►
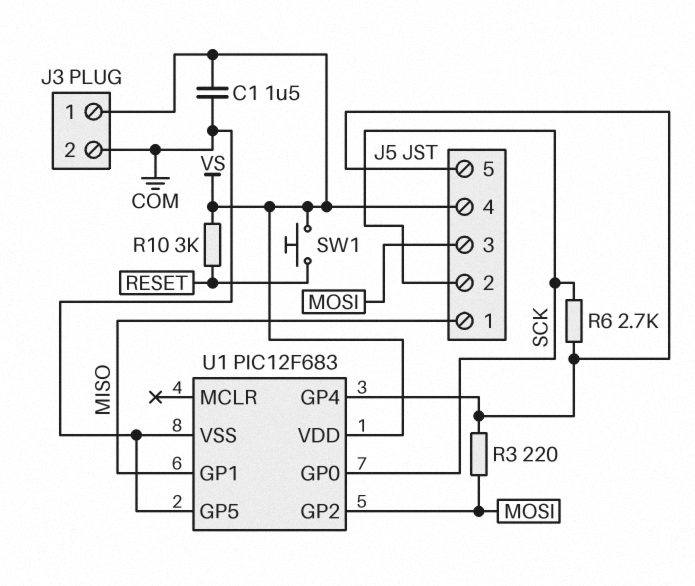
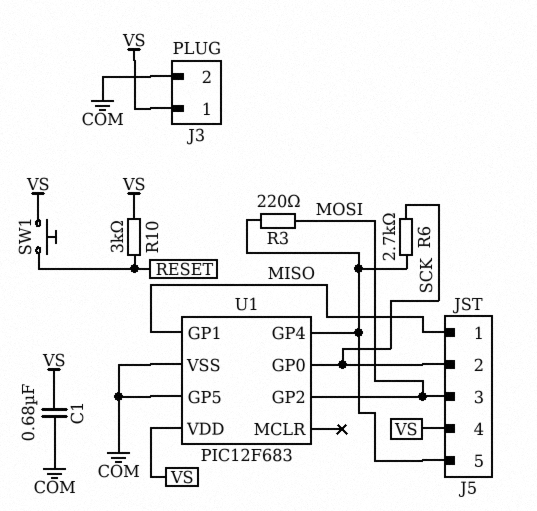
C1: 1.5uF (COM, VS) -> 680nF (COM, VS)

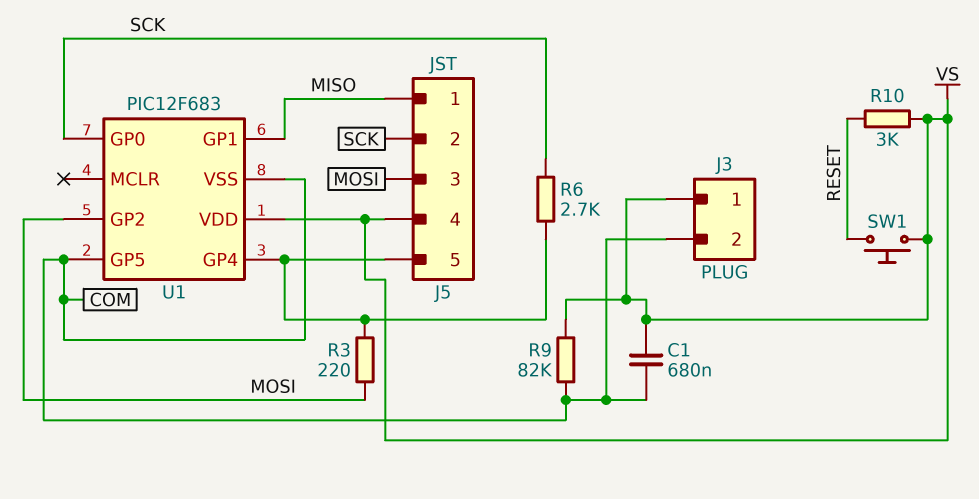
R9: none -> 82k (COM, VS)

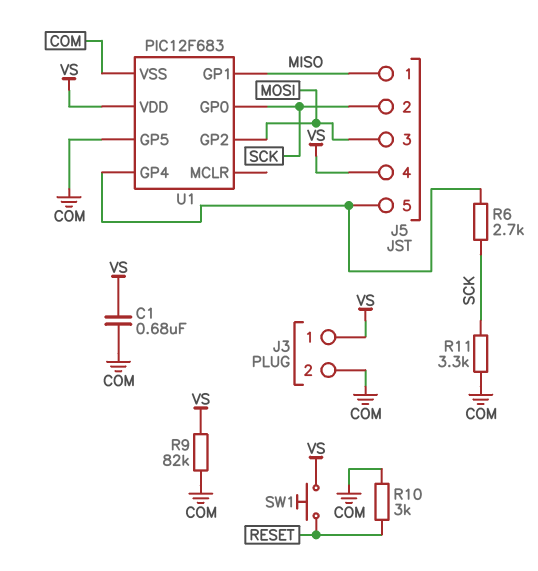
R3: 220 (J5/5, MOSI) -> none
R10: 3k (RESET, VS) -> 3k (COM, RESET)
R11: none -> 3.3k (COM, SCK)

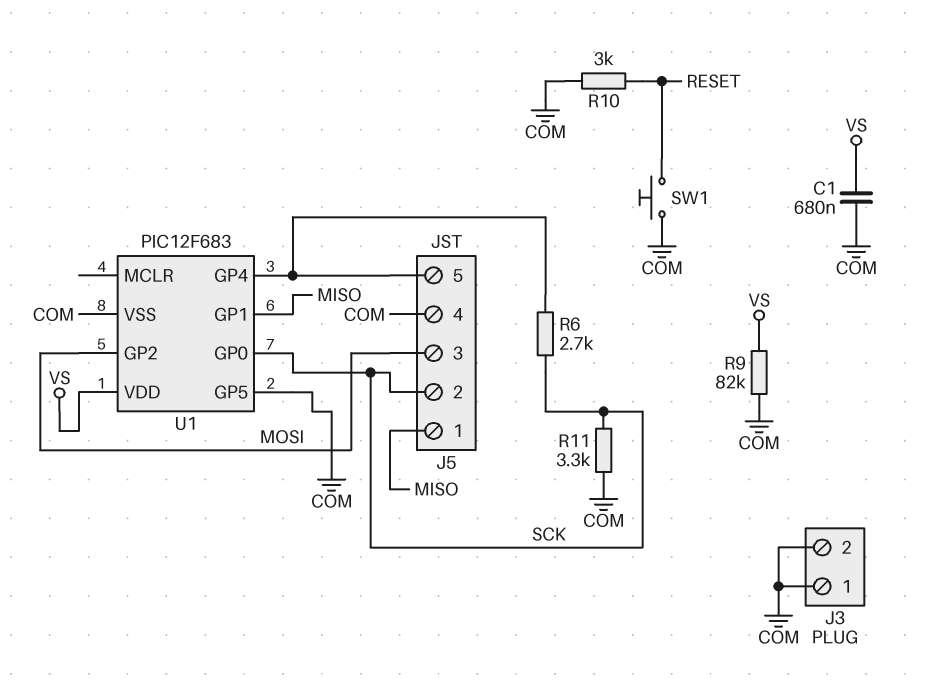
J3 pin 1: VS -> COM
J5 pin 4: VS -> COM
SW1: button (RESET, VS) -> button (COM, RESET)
◄
►
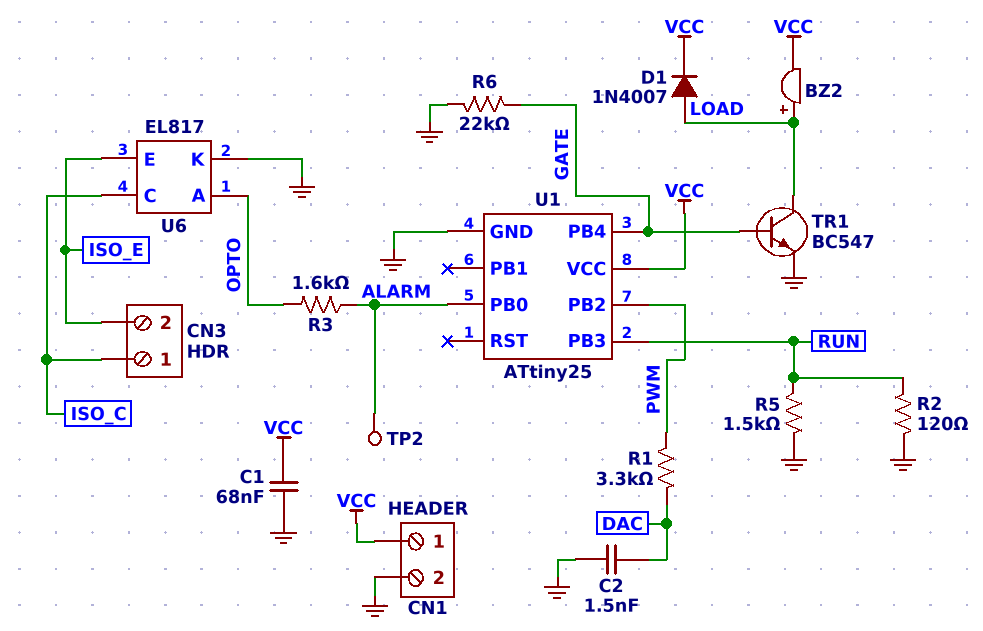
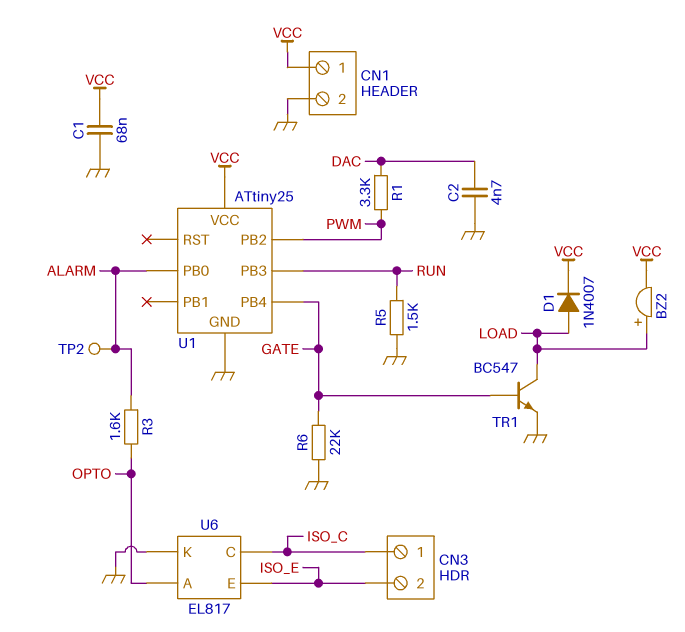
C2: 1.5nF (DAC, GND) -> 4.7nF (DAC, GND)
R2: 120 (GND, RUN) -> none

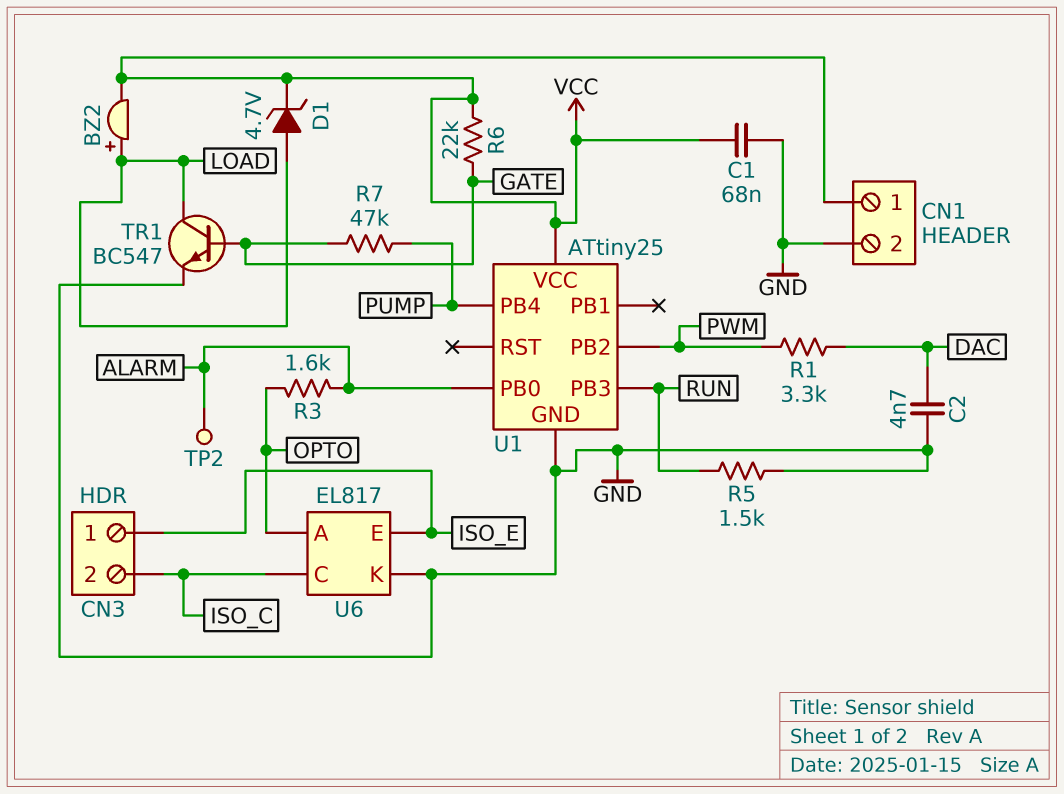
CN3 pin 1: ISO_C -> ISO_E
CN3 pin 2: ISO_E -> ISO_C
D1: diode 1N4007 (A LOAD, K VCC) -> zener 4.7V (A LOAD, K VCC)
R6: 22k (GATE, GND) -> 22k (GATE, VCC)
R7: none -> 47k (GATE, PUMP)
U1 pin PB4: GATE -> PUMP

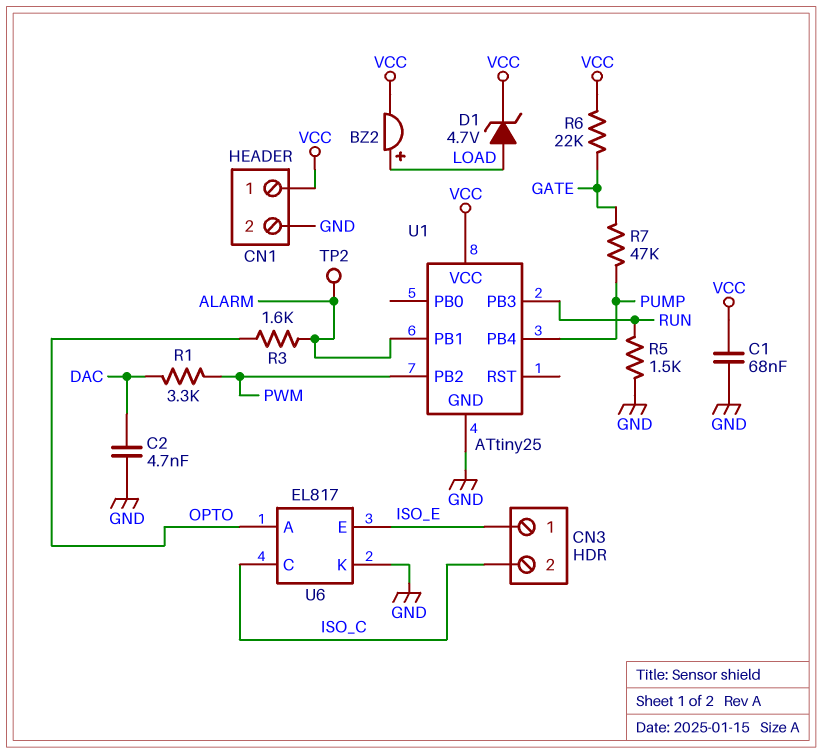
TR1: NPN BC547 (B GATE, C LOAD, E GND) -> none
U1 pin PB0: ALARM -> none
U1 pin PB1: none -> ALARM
◄
→ **What is needed**
Restate word for word the lines of the data above, starting at the line containing "J5 pin 4: VS -> COM" and ending at the line containing "SW1: button (RESET, VS)", both included, and nothing more.

→ **Result of the exercise**
J5 pin 4: VS -> COM
SW1: button (RESET, VS) -> button (COM, RESET)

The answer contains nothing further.